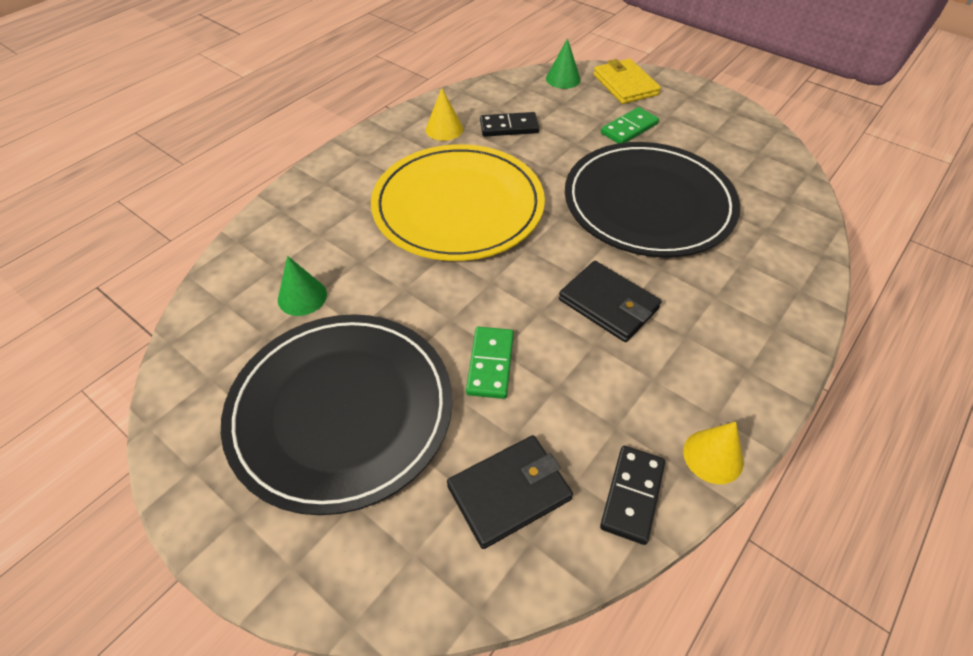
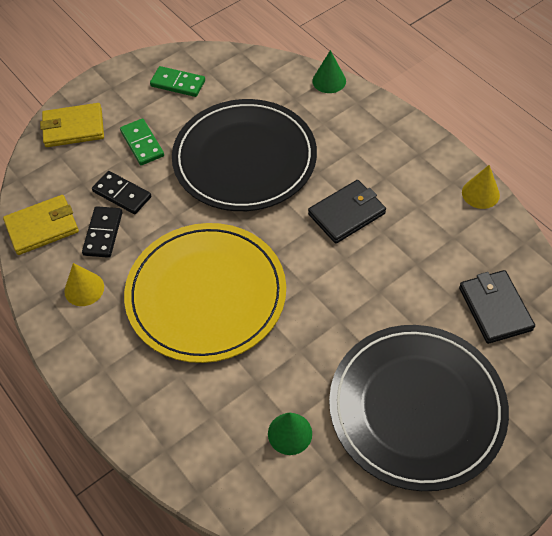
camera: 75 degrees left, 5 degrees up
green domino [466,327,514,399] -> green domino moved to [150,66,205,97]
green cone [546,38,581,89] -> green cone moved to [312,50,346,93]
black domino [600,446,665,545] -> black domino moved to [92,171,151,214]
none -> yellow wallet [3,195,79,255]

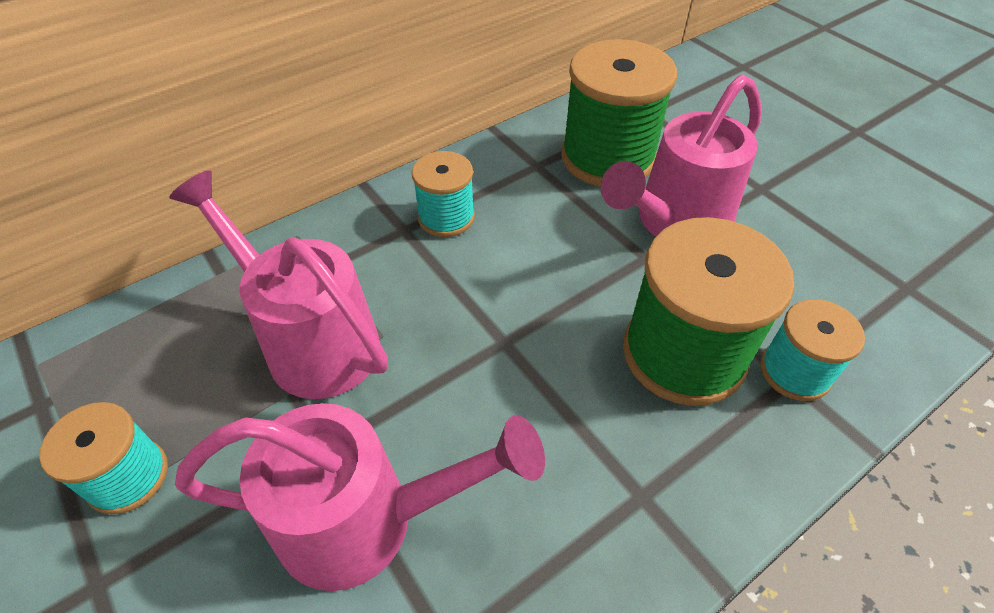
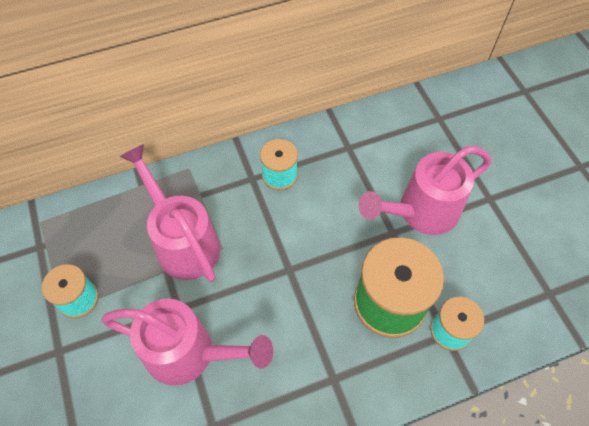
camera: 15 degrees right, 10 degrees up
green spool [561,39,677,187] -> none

• [Problem statement]
Omitting the images, output each record precisely as written.

• [Response to this exercise]
camera: 75 degrees left, 5 degrees up
green domino [466,327,514,399] -> green domino moved to [150,66,205,97]
green cone [546,38,581,89] -> green cone moved to [312,50,346,93]
black domino [600,446,665,545] -> black domino moved to [92,171,151,214]
none -> yellow wallet [3,195,79,255]

camera: 15 degrees right, 10 degrees up
green spool [561,39,677,187] -> none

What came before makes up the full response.